§ About this task
Lines from the one containing "pink hammer: 11 -> 9" through the last line of the material below: print these exactly, and only these.
:: Data ::
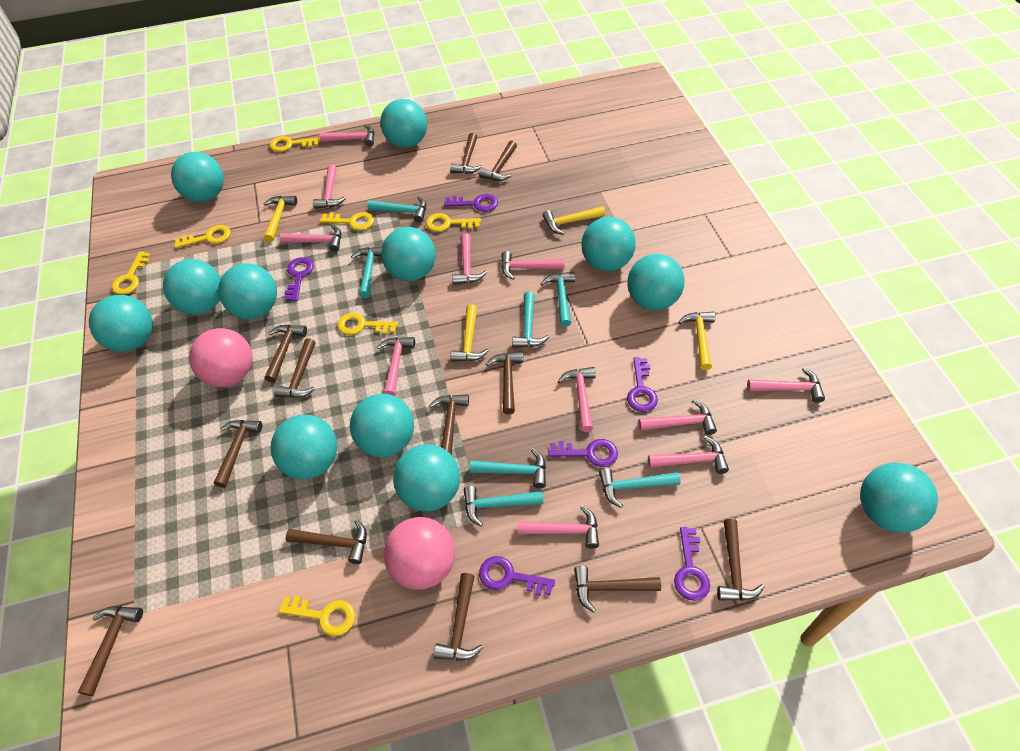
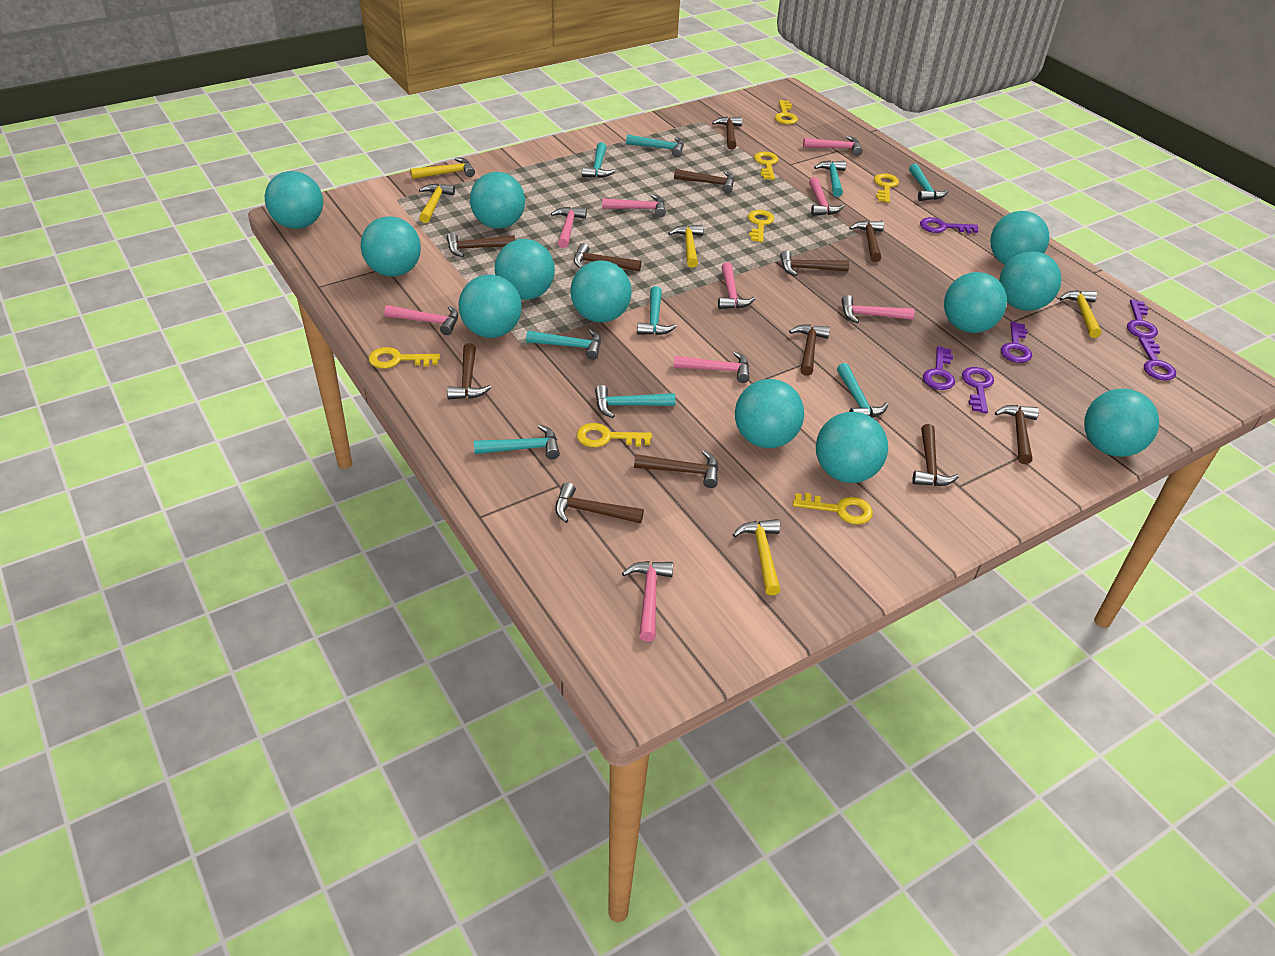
pink ball: 2 -> 0
pink hammer: 11 -> 9
turquoise hammer: 7 -> 9
yellow hammer: 4 -> 5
:::
§ Exercise solution
pink hammer: 11 -> 9
turquoise hammer: 7 -> 9
yellow hammer: 4 -> 5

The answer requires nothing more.